* Records for this exercise
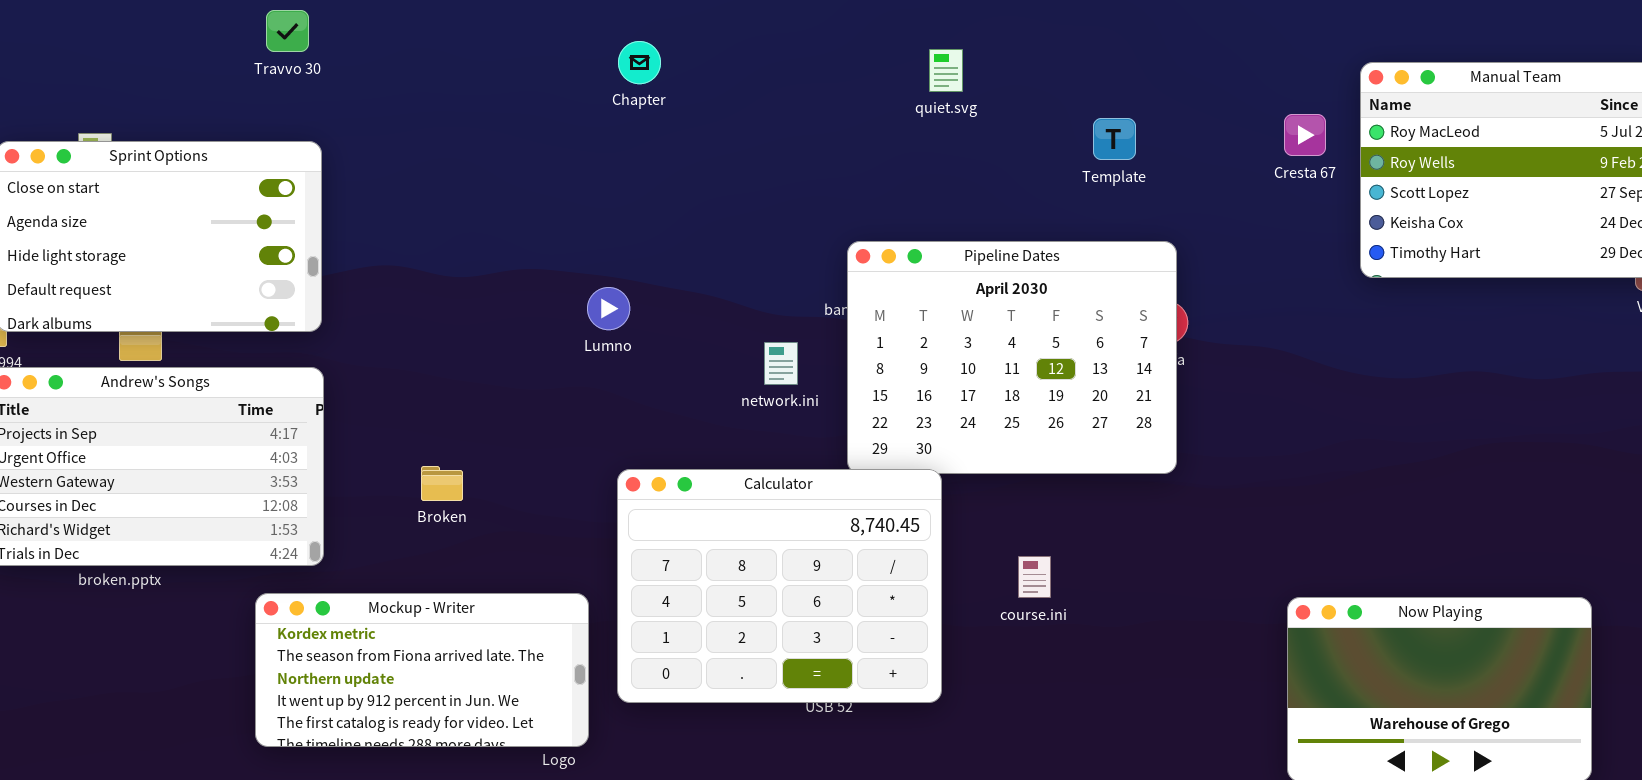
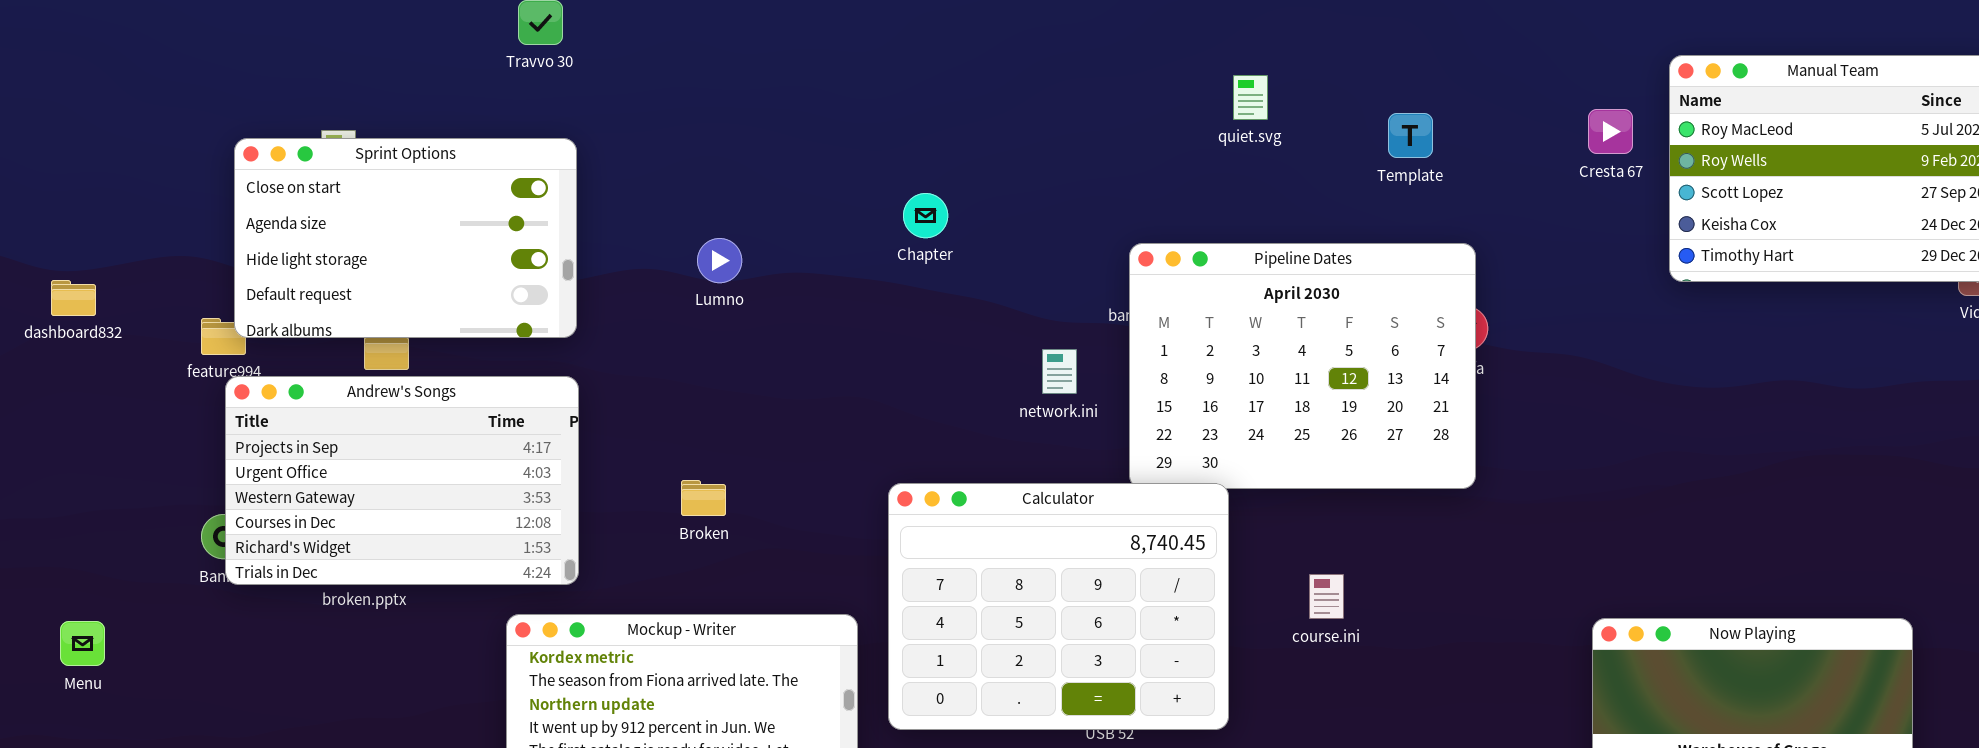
Chapter: [618,41,661,84] -> [903,193,948,238], moved
quiet.svg: [929,49,963,92] -> [1233,75,1268,120], moved
Lumno: [587,287,630,330] -> [697,238,742,283], moved

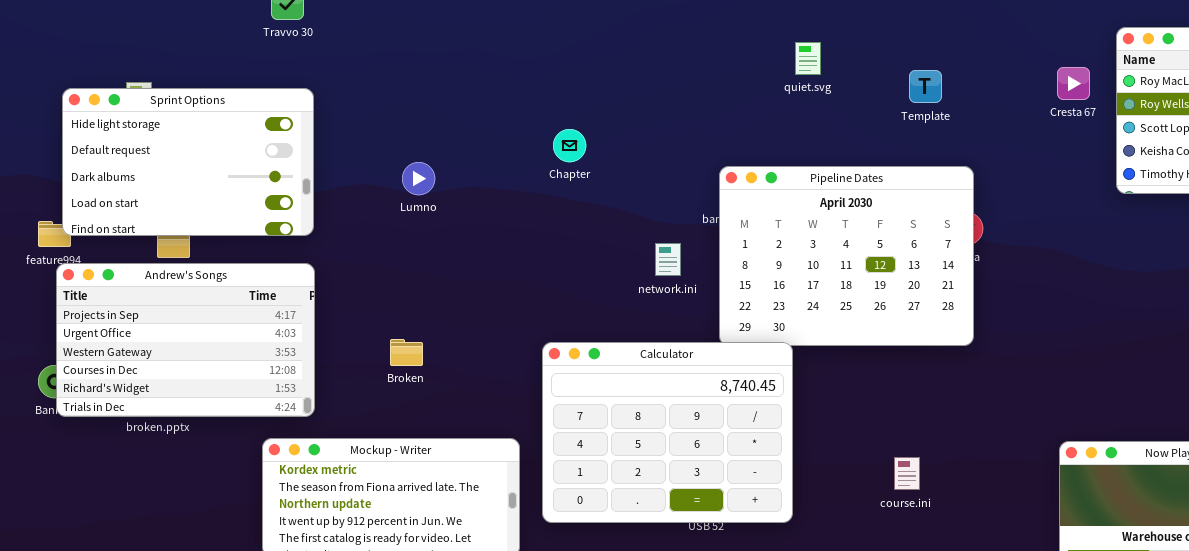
Sprint Options: [234,138,577,338] -> [62,88,314,236], scrolled down 2 rows
course.ini: [1309,574,1344,619] -> [894,457,920,490], moved

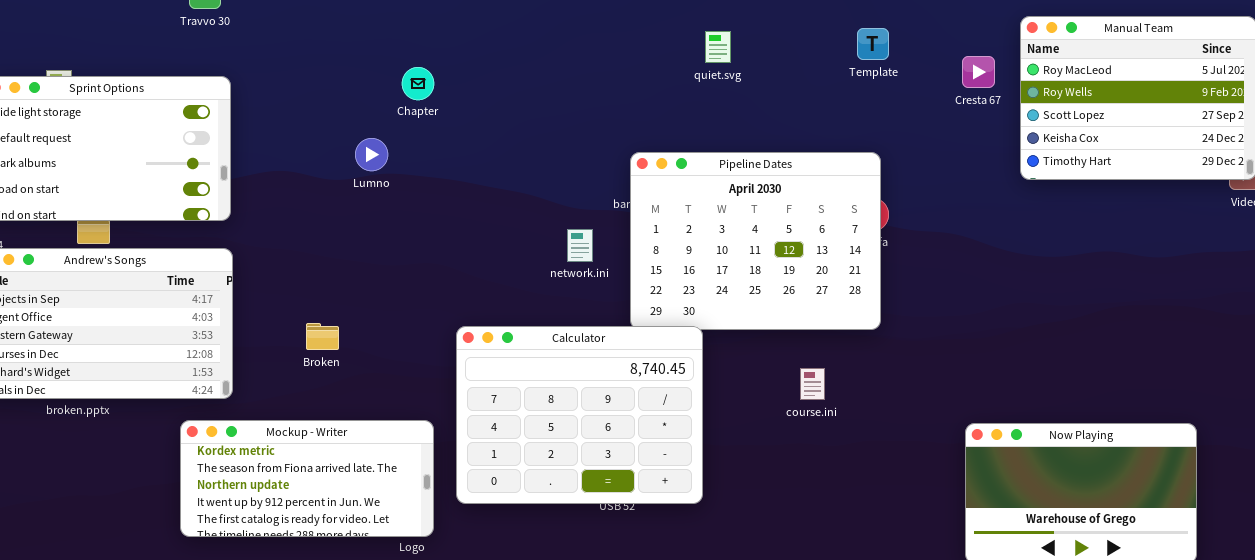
Template: [909,70,942,103] -> [857,28,889,60], moved
Chapter: [553,129,586,162] -> [402,67,434,100], moved
Lumno: [402,162,435,195] -> [355,138,388,171], moved
course.ini: [894,457,920,490] -> [800,368,825,400], moved

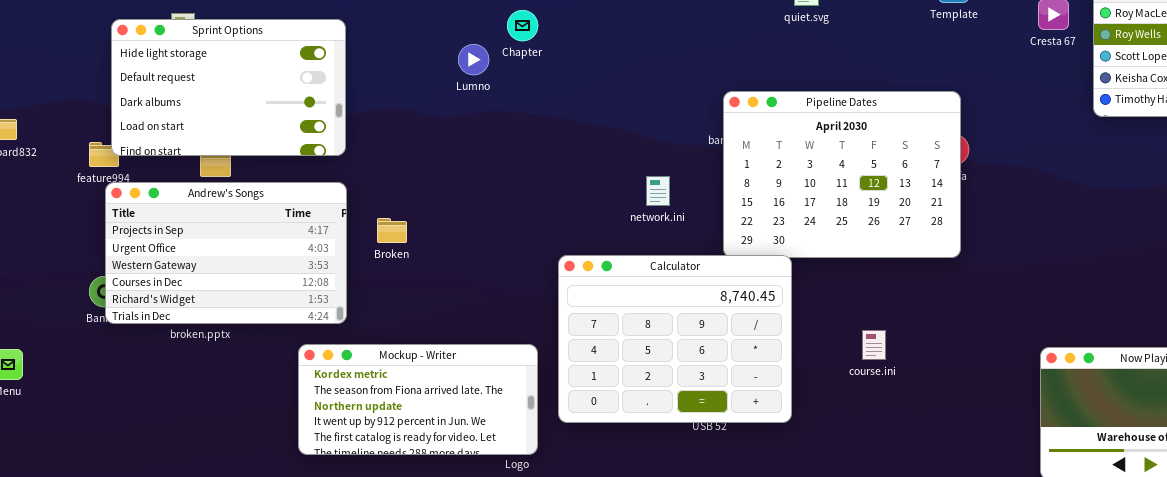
Lumno: [355,138,388,171] -> [458,44,489,75], moved
network.ini: [567,229,593,262] -> [646,176,670,206], moved
Broken: [306,323,339,350] -> [377,218,407,243], moved
course.ini: [800,368,825,400] -> [862,330,886,360], moved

* Work instructions
Set the records down again exactly, with no pictures.

* Answer section
Chapter: [618,41,661,84] -> [903,193,948,238], moved
quiet.svg: [929,49,963,92] -> [1233,75,1268,120], moved
Lumno: [587,287,630,330] -> [697,238,742,283], moved

Sprint Options: [234,138,577,338] -> [62,88,314,236], scrolled down 2 rows
course.ini: [1309,574,1344,619] -> [894,457,920,490], moved

Template: [909,70,942,103] -> [857,28,889,60], moved
Chapter: [553,129,586,162] -> [402,67,434,100], moved
Lumno: [402,162,435,195] -> [355,138,388,171], moved
course.ini: [894,457,920,490] -> [800,368,825,400], moved

Lumno: [355,138,388,171] -> [458,44,489,75], moved
network.ini: [567,229,593,262] -> [646,176,670,206], moved
Broken: [306,323,339,350] -> [377,218,407,243], moved
course.ini: [800,368,825,400] -> [862,330,886,360], moved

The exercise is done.